__About this task__.
Reproduce the data below line by line, from its first line to the line with "- move: purple_nabezirix (1st from left)", both included, and nothing past that point.

(Dataset items)
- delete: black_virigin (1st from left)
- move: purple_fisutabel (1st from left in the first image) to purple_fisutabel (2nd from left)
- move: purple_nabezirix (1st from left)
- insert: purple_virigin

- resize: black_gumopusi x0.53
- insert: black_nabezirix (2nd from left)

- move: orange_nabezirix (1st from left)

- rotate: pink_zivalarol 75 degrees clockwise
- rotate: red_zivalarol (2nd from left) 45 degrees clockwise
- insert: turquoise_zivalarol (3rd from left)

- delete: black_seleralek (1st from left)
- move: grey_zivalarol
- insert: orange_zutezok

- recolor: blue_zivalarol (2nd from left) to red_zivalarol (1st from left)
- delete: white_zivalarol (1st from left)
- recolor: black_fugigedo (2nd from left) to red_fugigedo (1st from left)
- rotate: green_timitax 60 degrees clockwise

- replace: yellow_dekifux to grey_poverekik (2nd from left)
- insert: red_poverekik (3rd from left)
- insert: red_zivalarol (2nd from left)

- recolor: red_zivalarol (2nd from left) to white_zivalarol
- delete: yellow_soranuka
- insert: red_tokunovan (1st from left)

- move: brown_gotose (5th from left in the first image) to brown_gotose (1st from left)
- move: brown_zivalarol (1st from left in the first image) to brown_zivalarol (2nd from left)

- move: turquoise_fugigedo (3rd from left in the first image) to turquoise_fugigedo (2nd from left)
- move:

__Task solution__.
- delete: black_virigin (1st from left)
- move: purple_fisutabel (1st from left in the first image) to purple_fisutabel (2nd from left)
- move: purple_nabezirix (1st from left)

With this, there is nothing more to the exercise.